§ TASK TO COMPLETE
In the material below, transcribe every line from the first through the line holding "turquoise glue stick: 3 -> 4", exactly, and stop after that line.

§ STUDY MATERIAL
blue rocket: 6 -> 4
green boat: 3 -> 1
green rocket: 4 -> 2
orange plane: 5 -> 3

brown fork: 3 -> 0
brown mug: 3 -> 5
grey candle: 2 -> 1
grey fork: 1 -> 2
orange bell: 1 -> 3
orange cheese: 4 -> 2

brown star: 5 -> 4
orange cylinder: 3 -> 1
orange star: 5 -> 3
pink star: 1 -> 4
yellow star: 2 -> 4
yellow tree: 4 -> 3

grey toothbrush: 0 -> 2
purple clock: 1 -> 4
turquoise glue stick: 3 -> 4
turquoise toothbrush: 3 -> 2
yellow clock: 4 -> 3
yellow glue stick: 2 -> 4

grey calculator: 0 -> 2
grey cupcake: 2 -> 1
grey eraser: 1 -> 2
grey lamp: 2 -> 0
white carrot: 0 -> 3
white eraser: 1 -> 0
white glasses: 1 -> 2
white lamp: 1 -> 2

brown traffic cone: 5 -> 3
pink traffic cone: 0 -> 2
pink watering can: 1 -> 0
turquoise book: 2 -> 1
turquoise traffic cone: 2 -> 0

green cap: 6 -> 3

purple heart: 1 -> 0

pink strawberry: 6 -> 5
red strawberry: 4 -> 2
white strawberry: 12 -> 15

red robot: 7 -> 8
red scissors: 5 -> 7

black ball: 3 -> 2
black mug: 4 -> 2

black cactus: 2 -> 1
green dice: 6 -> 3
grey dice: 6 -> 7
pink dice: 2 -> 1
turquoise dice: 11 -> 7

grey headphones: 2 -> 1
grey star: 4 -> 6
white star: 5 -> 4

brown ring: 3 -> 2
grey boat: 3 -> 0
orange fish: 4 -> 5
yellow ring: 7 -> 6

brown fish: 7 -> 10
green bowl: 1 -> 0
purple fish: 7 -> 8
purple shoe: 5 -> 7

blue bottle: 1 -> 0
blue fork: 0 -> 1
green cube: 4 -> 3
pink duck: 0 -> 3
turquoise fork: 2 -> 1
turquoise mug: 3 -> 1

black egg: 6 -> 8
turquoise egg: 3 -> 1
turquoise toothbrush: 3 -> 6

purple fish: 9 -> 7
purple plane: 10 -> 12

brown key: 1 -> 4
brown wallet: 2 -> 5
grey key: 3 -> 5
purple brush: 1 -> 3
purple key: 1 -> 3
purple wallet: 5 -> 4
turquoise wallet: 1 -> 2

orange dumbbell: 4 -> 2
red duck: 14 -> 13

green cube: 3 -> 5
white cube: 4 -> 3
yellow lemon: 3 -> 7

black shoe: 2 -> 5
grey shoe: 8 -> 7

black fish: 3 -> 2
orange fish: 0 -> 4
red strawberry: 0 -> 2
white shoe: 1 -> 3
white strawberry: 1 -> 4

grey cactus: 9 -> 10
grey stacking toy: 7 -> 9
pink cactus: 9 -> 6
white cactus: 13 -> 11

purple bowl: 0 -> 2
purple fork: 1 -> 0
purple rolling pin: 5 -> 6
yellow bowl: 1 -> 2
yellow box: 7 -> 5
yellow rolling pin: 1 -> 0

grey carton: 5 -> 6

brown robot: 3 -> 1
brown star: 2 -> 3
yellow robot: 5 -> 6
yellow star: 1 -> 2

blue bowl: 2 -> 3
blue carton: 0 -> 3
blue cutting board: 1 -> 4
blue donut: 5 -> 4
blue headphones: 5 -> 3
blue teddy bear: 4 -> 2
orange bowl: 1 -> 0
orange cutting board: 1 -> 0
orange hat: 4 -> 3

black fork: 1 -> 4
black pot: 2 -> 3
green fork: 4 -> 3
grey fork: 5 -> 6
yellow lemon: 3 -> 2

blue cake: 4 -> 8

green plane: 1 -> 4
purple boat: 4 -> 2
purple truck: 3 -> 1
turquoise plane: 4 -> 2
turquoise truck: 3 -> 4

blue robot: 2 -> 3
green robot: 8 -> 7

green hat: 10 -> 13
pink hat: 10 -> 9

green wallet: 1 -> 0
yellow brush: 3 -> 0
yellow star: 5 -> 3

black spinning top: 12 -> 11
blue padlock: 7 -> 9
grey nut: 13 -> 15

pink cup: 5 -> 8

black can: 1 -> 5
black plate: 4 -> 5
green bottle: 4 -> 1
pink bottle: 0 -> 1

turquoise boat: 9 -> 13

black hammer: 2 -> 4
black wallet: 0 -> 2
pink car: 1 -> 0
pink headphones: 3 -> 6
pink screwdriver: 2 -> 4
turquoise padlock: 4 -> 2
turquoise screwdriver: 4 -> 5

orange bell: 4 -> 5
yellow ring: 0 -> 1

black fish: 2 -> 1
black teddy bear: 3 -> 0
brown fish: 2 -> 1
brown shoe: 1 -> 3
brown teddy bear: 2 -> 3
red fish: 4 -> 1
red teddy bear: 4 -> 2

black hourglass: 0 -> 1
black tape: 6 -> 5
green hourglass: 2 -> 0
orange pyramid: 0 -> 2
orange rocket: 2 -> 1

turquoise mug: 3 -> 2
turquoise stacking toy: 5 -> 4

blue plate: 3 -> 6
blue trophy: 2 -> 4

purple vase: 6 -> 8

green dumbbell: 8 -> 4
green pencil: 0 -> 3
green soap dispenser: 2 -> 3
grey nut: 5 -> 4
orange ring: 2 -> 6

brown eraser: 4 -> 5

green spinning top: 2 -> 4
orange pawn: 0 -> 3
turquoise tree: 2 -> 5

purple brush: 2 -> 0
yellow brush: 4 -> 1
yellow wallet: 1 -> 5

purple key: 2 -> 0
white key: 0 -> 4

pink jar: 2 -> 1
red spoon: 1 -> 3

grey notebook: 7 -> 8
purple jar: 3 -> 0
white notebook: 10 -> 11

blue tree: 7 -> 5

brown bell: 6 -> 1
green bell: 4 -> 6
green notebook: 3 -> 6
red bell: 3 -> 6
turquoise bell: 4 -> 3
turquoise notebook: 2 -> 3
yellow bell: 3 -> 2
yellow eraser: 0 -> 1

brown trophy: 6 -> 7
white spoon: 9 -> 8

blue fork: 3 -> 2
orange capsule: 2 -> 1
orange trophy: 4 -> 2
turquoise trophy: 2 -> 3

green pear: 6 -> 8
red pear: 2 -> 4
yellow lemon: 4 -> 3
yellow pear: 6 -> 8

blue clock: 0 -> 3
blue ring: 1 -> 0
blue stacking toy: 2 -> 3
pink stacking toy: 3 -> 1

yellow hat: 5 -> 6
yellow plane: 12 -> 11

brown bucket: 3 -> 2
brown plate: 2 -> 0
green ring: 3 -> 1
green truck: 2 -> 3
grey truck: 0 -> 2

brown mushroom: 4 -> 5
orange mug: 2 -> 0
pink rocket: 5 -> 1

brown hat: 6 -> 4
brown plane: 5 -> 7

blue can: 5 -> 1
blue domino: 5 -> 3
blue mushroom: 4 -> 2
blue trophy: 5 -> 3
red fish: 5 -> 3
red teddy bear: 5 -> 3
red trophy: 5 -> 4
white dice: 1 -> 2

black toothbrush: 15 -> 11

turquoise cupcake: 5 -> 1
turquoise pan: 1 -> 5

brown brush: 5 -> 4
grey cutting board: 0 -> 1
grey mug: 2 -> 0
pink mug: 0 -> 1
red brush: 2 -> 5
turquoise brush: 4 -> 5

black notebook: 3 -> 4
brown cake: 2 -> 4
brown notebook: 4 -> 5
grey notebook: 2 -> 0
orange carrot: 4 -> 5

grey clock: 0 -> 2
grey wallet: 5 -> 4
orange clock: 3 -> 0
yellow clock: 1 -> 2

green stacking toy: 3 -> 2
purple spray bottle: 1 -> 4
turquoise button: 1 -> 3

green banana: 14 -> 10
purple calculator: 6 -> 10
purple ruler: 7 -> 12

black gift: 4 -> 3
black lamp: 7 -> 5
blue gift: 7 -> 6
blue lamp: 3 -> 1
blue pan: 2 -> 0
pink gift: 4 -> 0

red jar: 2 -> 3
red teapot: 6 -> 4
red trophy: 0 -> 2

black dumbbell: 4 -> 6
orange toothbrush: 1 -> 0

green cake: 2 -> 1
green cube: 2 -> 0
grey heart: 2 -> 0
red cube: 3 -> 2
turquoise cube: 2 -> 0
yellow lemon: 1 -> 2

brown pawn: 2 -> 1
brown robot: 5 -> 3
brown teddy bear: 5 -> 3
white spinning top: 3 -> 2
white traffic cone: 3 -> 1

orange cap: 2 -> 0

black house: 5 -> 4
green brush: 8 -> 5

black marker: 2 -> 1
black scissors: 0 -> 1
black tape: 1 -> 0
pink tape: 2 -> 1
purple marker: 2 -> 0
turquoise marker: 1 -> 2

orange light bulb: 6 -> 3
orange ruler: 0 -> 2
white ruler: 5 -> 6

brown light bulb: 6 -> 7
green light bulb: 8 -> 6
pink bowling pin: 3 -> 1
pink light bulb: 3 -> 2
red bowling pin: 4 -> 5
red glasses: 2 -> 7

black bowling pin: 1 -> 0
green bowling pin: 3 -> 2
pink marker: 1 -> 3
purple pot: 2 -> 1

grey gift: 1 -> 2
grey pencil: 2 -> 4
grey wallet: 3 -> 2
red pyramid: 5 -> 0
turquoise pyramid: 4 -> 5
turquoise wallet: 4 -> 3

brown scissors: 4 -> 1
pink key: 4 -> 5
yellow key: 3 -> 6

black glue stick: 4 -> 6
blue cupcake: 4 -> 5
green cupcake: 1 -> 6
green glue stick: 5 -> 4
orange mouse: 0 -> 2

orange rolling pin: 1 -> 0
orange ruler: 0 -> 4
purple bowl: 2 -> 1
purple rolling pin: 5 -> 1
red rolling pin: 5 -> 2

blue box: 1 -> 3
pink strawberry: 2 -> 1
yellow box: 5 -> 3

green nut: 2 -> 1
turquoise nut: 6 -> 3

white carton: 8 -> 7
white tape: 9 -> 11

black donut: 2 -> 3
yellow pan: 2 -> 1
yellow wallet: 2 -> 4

§ WRITTEN RESPONSE
blue rocket: 6 -> 4
green boat: 3 -> 1
green rocket: 4 -> 2
orange plane: 5 -> 3

brown fork: 3 -> 0
brown mug: 3 -> 5
grey candle: 2 -> 1
grey fork: 1 -> 2
orange bell: 1 -> 3
orange cheese: 4 -> 2

brown star: 5 -> 4
orange cylinder: 3 -> 1
orange star: 5 -> 3
pink star: 1 -> 4
yellow star: 2 -> 4
yellow tree: 4 -> 3

grey toothbrush: 0 -> 2
purple clock: 1 -> 4
turquoise glue stick: 3 -> 4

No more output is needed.